(Data Opens)

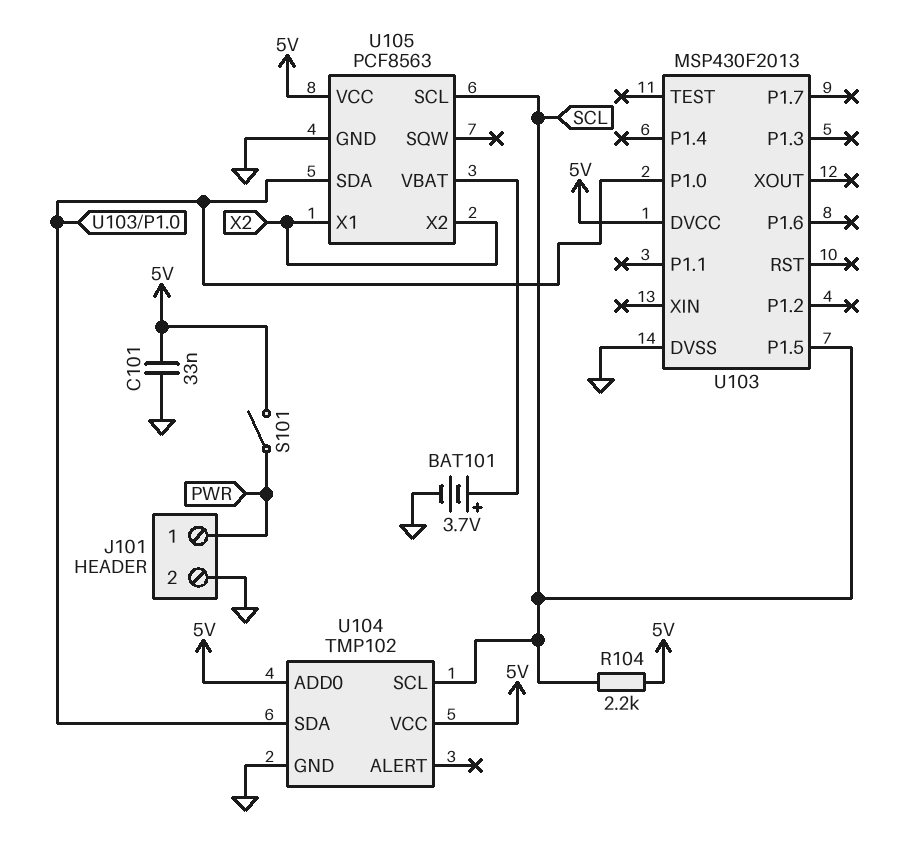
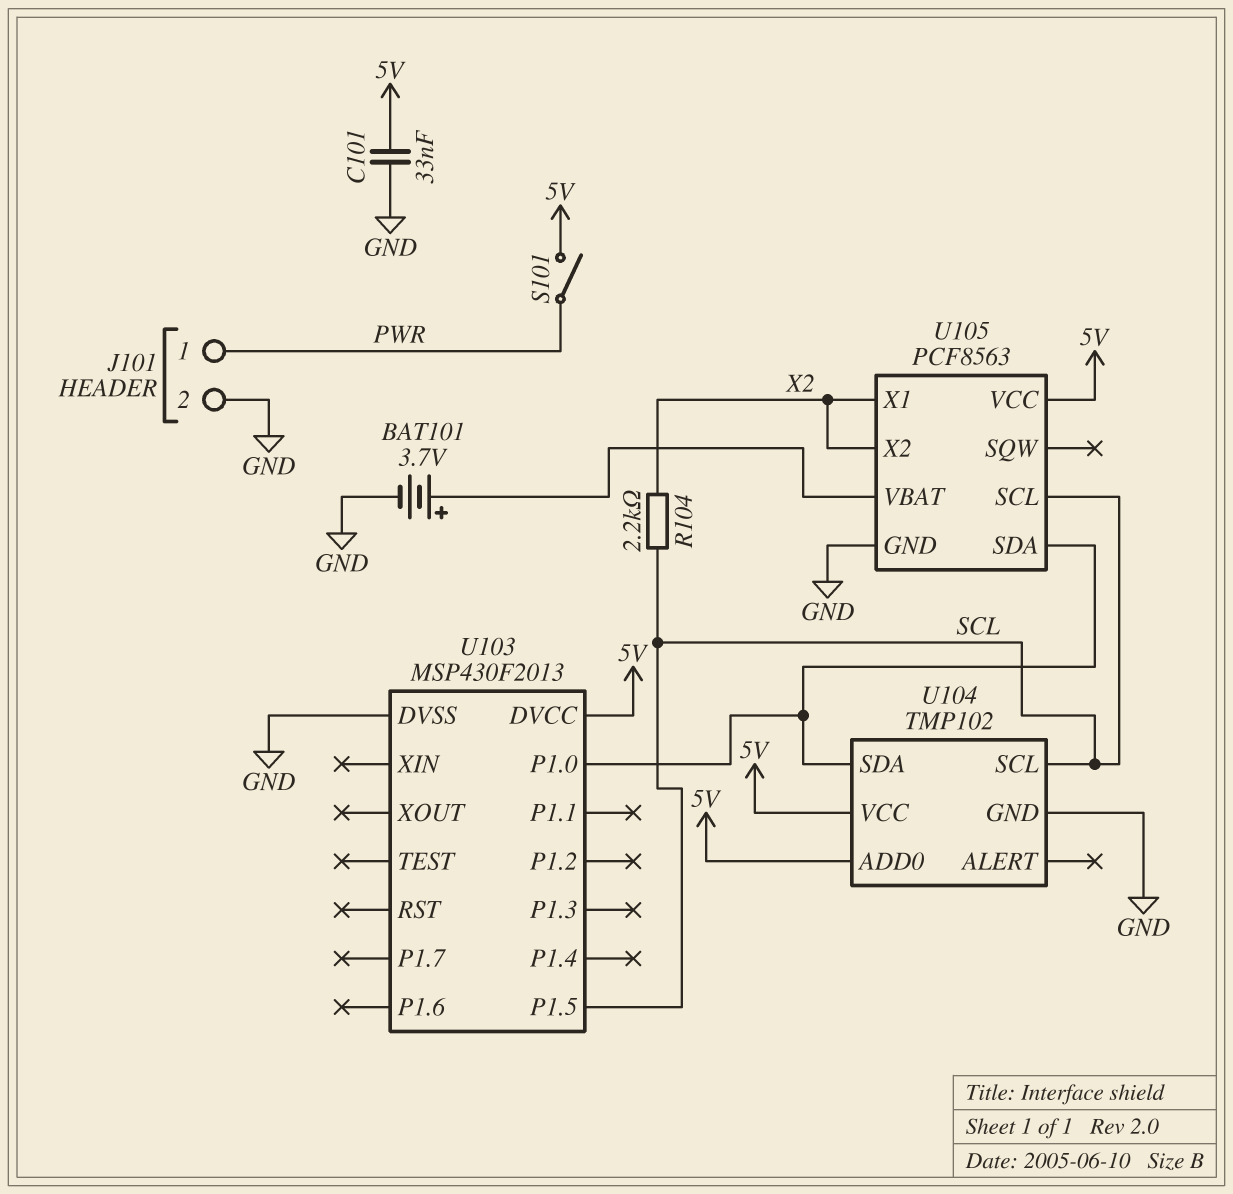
R104: 2.2k (5V, SCL) -> 2.2k (SCL, X2)

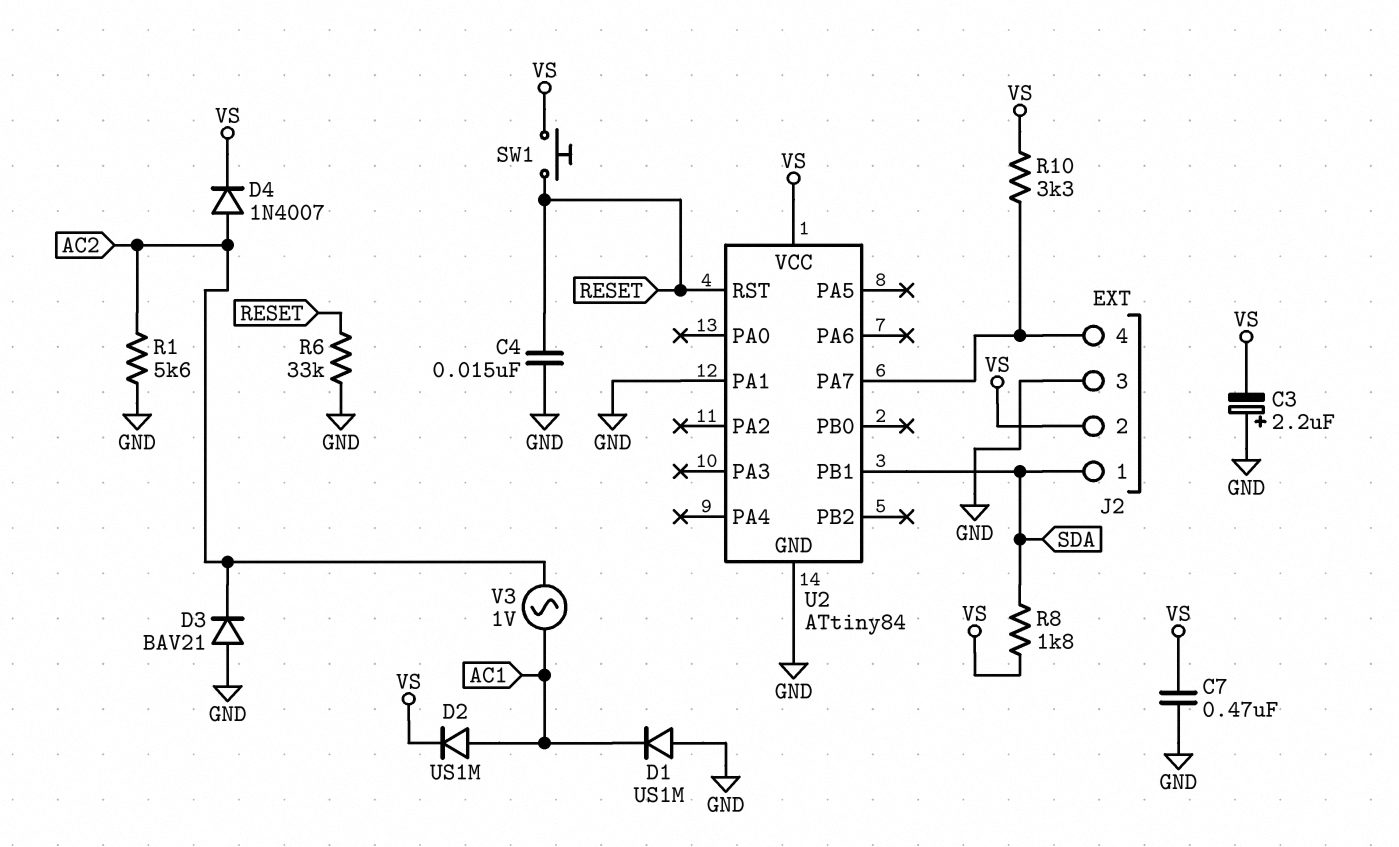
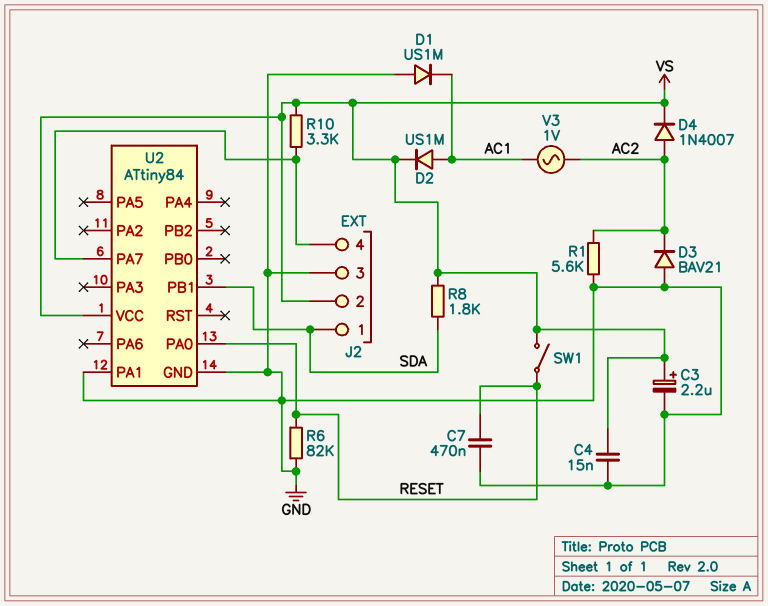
C3: 2.2uF (plus GND, minus VS) -> 2.2uF (plus VS, minus GND)
C4: 15nF (GND, RESET) -> 15nF (GND, VS)
C7: 470nF (GND, VS) -> 470nF (GND, RESET)
R6: 33k (GND, RESET) -> 82k (GND, RESET)
SW1: button (RESET, VS) -> switch (RESET, VS)
U2 pin PA0: none -> RESET
U2 pin RST: RESET -> none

(Data Closes)

#### [Work request]
Before handing back the copy, remove the pictures; otherwise print the data exactly.

#### [Response]
R104: 2.2k (5V, SCL) -> 2.2k (SCL, X2)

C3: 2.2uF (plus GND, minus VS) -> 2.2uF (plus VS, minus GND)
C4: 15nF (GND, RESET) -> 15nF (GND, VS)
C7: 470nF (GND, VS) -> 470nF (GND, RESET)
R6: 33k (GND, RESET) -> 82k (GND, RESET)
SW1: button (RESET, VS) -> switch (RESET, VS)
U2 pin PA0: none -> RESET
U2 pin RST: RESET -> none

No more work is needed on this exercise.